Work task:
Print exactly the lines below between the line holding "DIGITS1 pin CLK: TX -> RX" and the line holding "SCALE1 pin GND: none -> GND", inclusive, and nothing more.

Information given:
----------

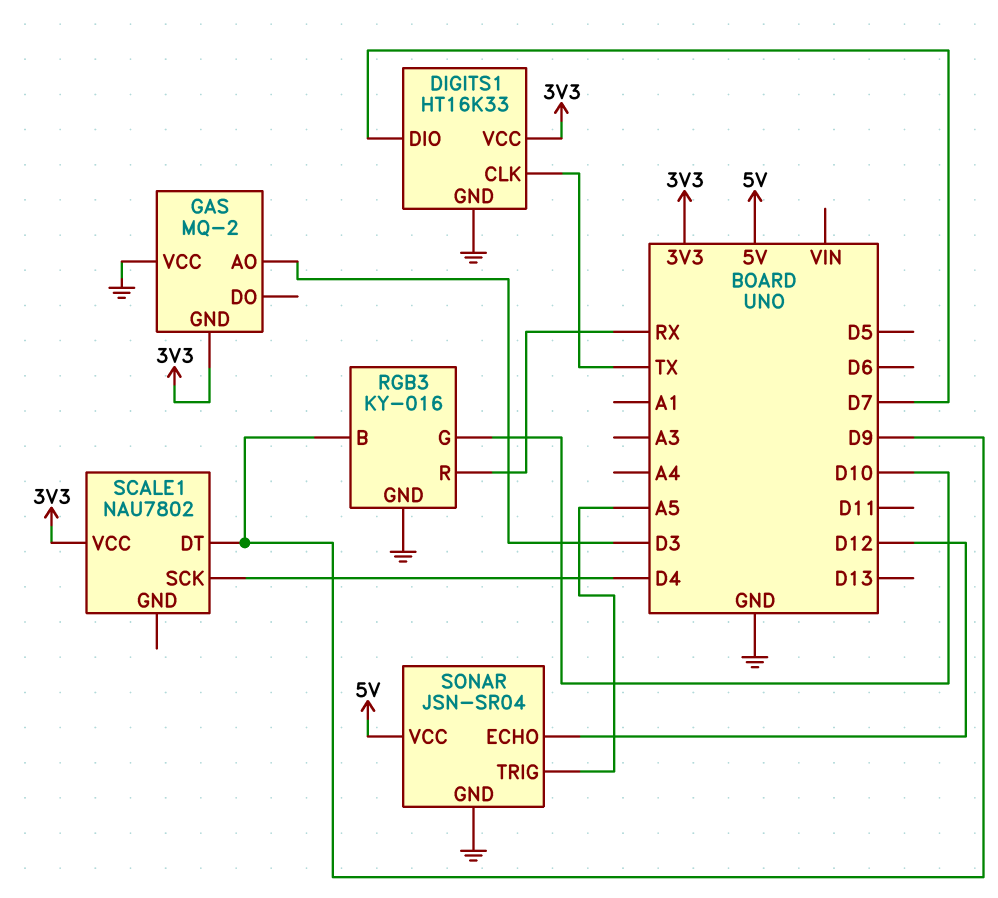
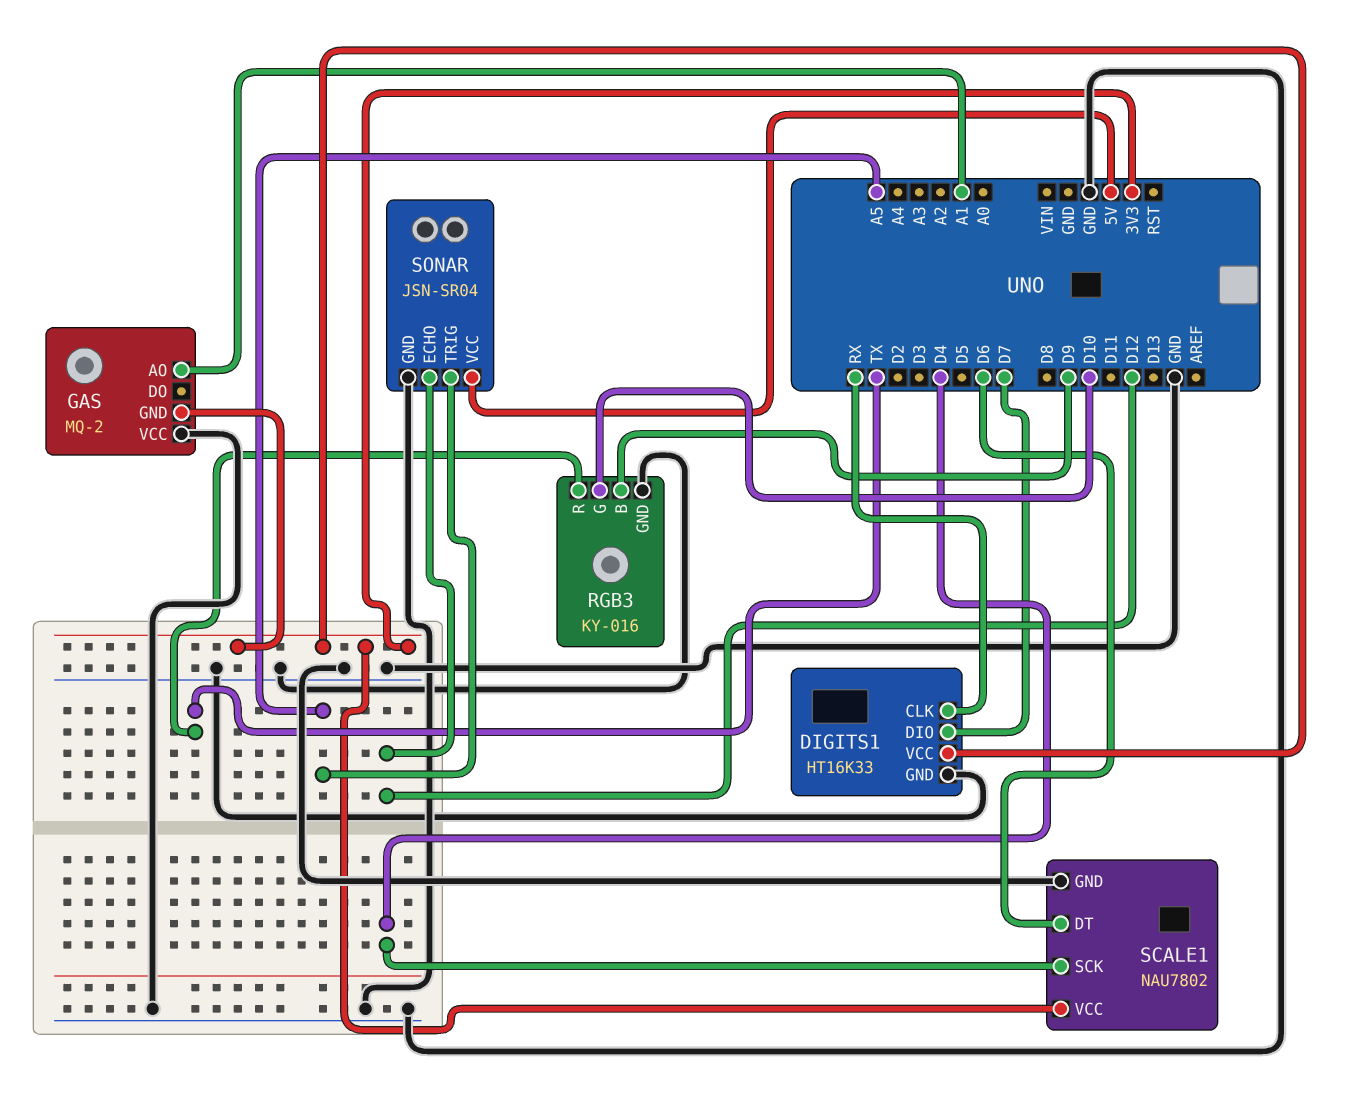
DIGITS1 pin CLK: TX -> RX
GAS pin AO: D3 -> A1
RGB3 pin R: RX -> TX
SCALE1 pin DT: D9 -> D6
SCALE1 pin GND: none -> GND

----------

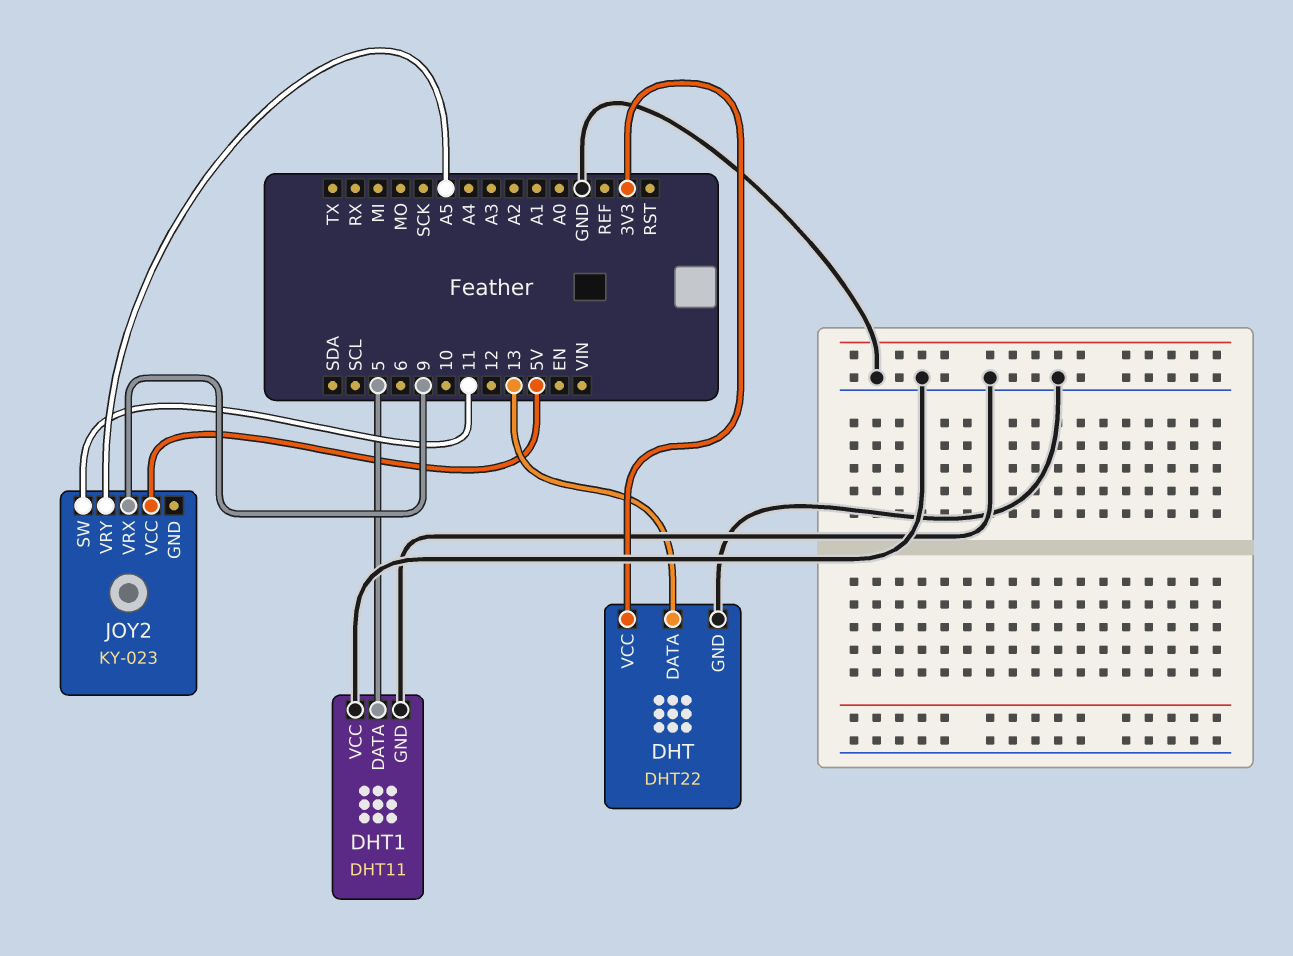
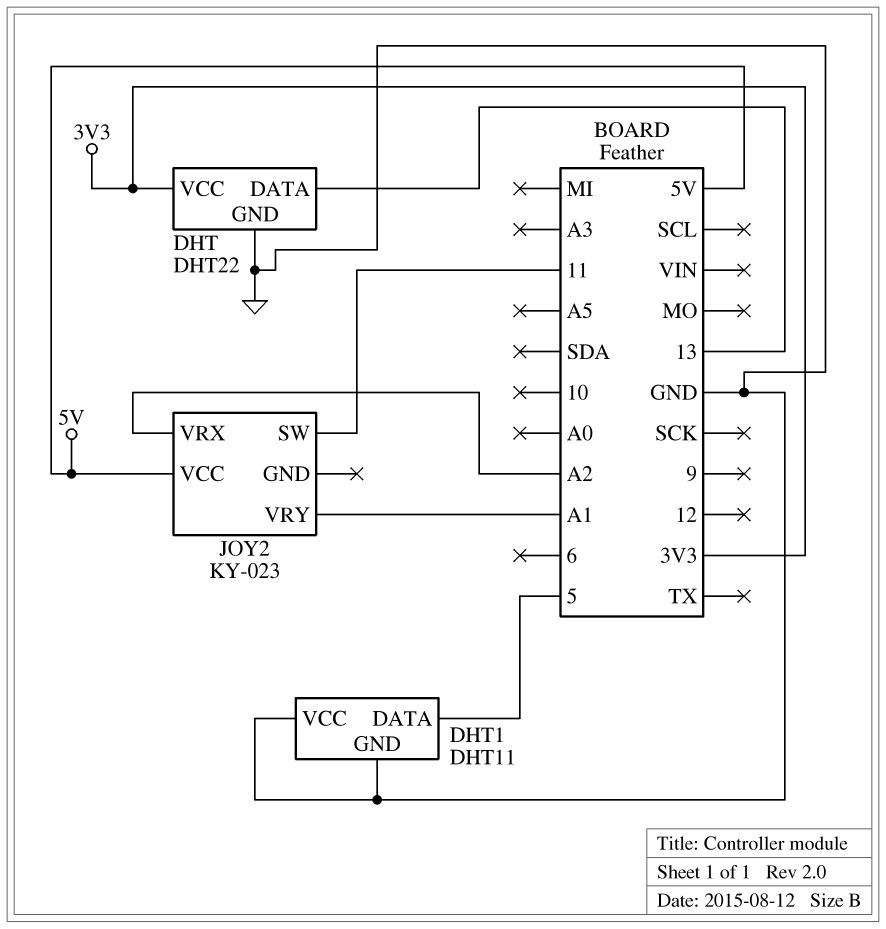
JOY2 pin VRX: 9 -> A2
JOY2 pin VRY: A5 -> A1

----------

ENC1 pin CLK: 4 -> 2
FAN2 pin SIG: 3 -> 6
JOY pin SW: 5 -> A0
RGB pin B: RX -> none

----------

Result:
DIGITS1 pin CLK: TX -> RX
GAS pin AO: D3 -> A1
RGB3 pin R: RX -> TX
SCALE1 pin DT: D9 -> D6
SCALE1 pin GND: none -> GND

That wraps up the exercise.